> [WRITTEN REQUEST]: Turn every line of the data below into a Markdown table with a Number column for the row number and a Text column for the line. Leave out blank lines and the pictures.

> [MATERIAL PROVIDED]:
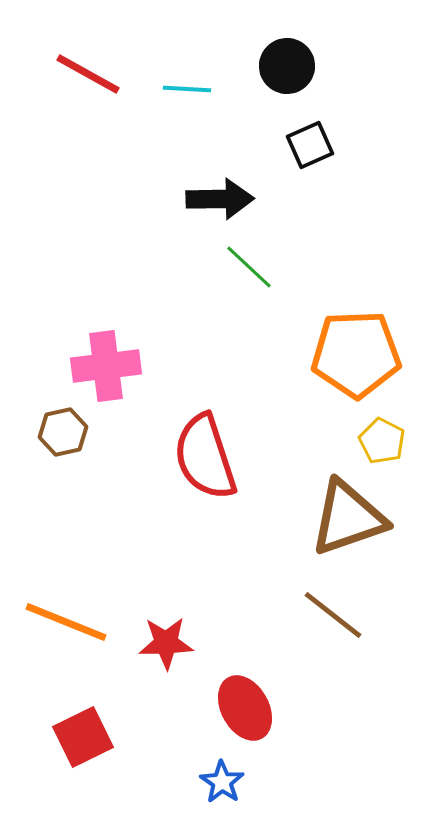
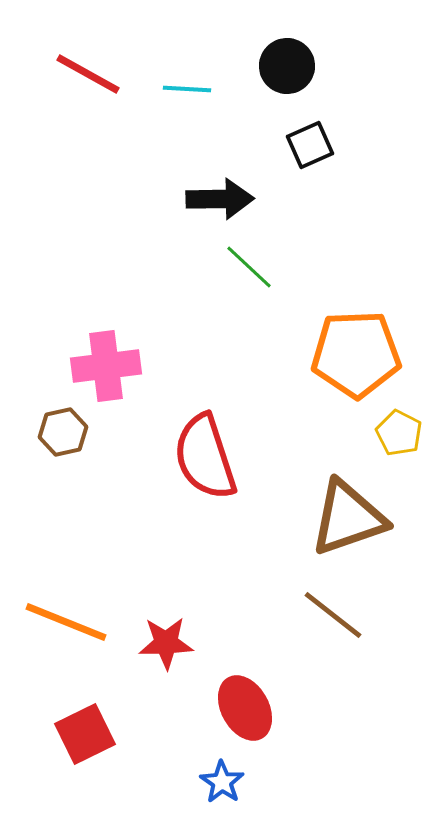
yellow pentagon: moved 17 px right, 8 px up
red square: moved 2 px right, 3 px up
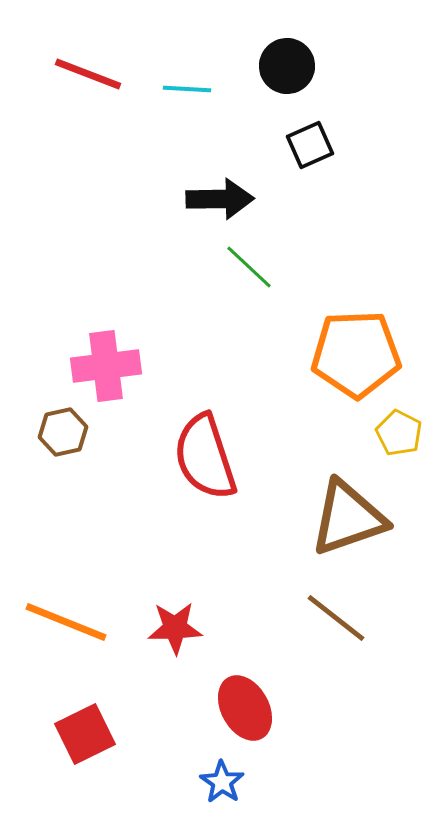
red line: rotated 8 degrees counterclockwise
brown line: moved 3 px right, 3 px down
red star: moved 9 px right, 15 px up
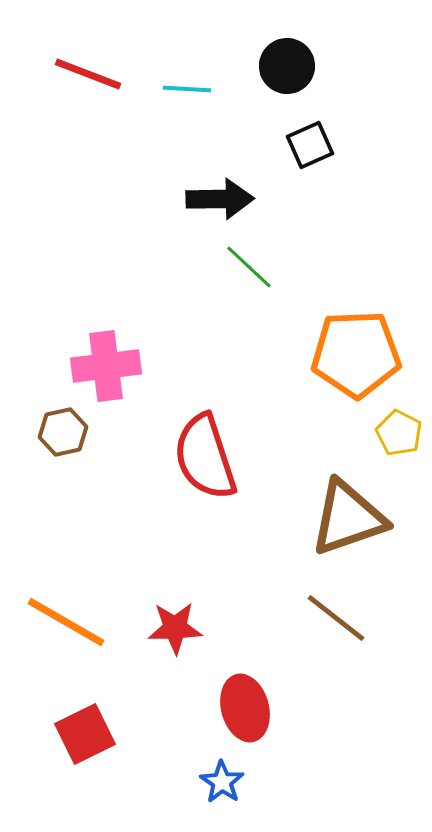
orange line: rotated 8 degrees clockwise
red ellipse: rotated 14 degrees clockwise
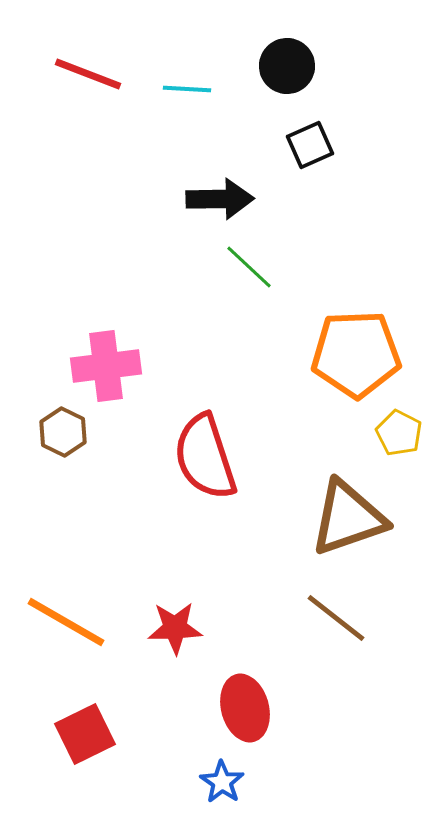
brown hexagon: rotated 21 degrees counterclockwise
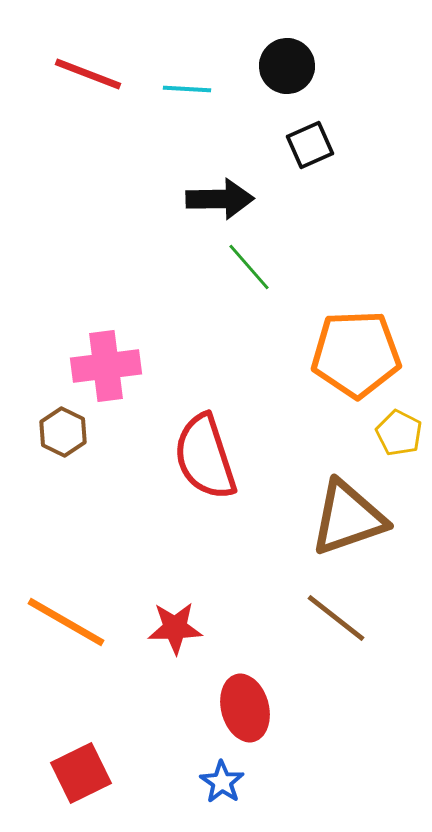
green line: rotated 6 degrees clockwise
red square: moved 4 px left, 39 px down
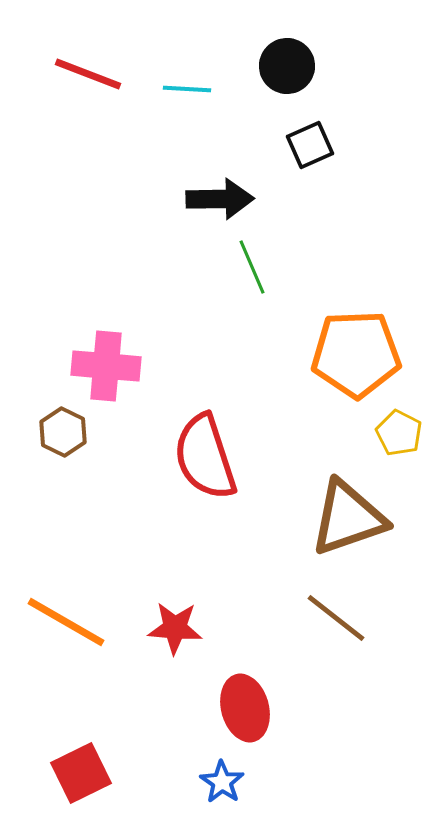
green line: moved 3 px right; rotated 18 degrees clockwise
pink cross: rotated 12 degrees clockwise
red star: rotated 6 degrees clockwise
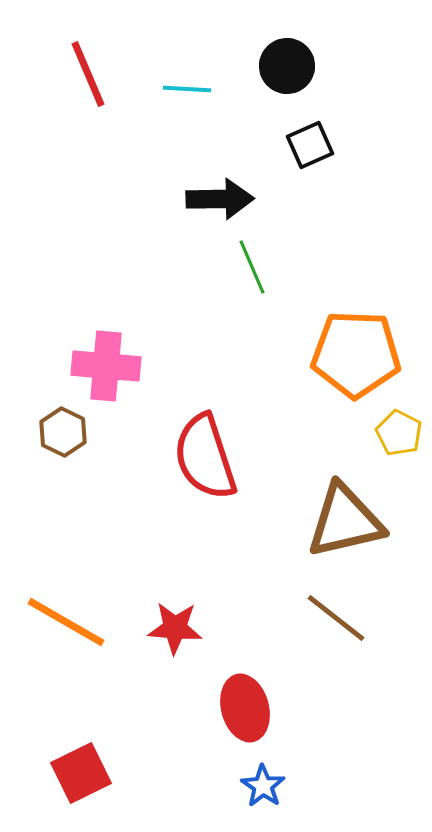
red line: rotated 46 degrees clockwise
orange pentagon: rotated 4 degrees clockwise
brown triangle: moved 3 px left, 3 px down; rotated 6 degrees clockwise
blue star: moved 41 px right, 4 px down
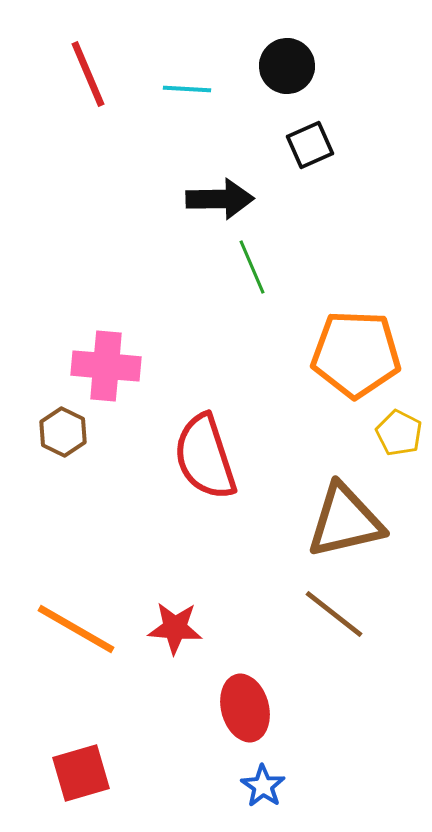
brown line: moved 2 px left, 4 px up
orange line: moved 10 px right, 7 px down
red square: rotated 10 degrees clockwise
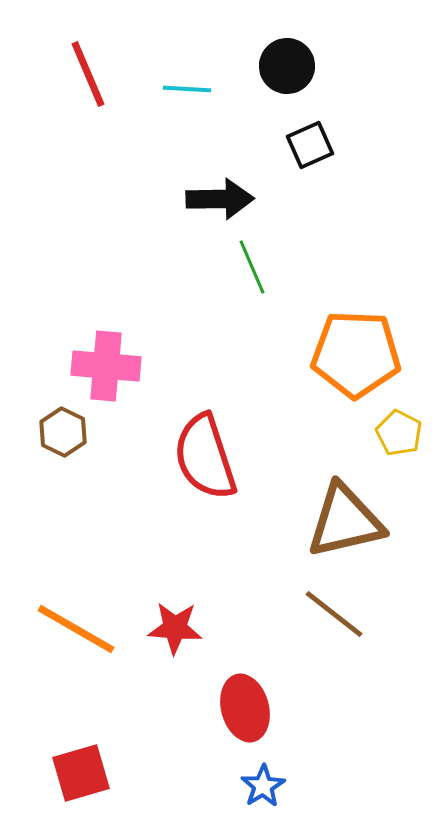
blue star: rotated 6 degrees clockwise
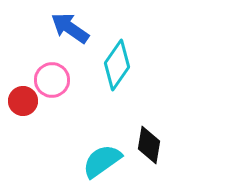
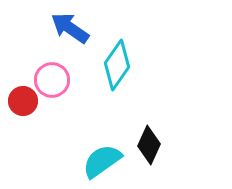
black diamond: rotated 15 degrees clockwise
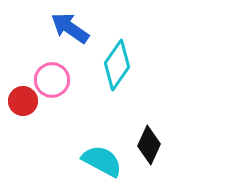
cyan semicircle: rotated 63 degrees clockwise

> [RESULT]:
| Number | Text |
|---|---|
| 1 | yellow pentagon: moved 17 px right, 8 px up |
| 2 | red square: moved 2 px right, 3 px up |
| 3 | red line: rotated 8 degrees counterclockwise |
| 4 | brown line: moved 3 px right, 3 px down |
| 5 | red star: moved 9 px right, 15 px up |
| 6 | orange line: rotated 8 degrees clockwise |
| 7 | red ellipse: rotated 14 degrees clockwise |
| 8 | brown hexagon: rotated 21 degrees counterclockwise |
| 9 | green line: rotated 6 degrees clockwise |
| 10 | red square: moved 4 px left, 39 px down |
| 11 | green line: moved 3 px right; rotated 18 degrees clockwise |
| 12 | pink cross: rotated 12 degrees clockwise |
| 13 | red star: rotated 6 degrees clockwise |
| 14 | red line: rotated 46 degrees clockwise |
| 15 | orange pentagon: rotated 4 degrees clockwise |
| 16 | brown triangle: moved 3 px left, 3 px down; rotated 6 degrees clockwise |
| 17 | blue star: moved 41 px right, 4 px down |
| 18 | brown line: moved 2 px left, 4 px up |
| 19 | orange line: moved 10 px right, 7 px down |
| 20 | red square: rotated 10 degrees clockwise |
| 21 | blue star: rotated 6 degrees clockwise |
| 22 | black diamond: rotated 15 degrees clockwise |
| 23 | cyan semicircle: rotated 63 degrees clockwise |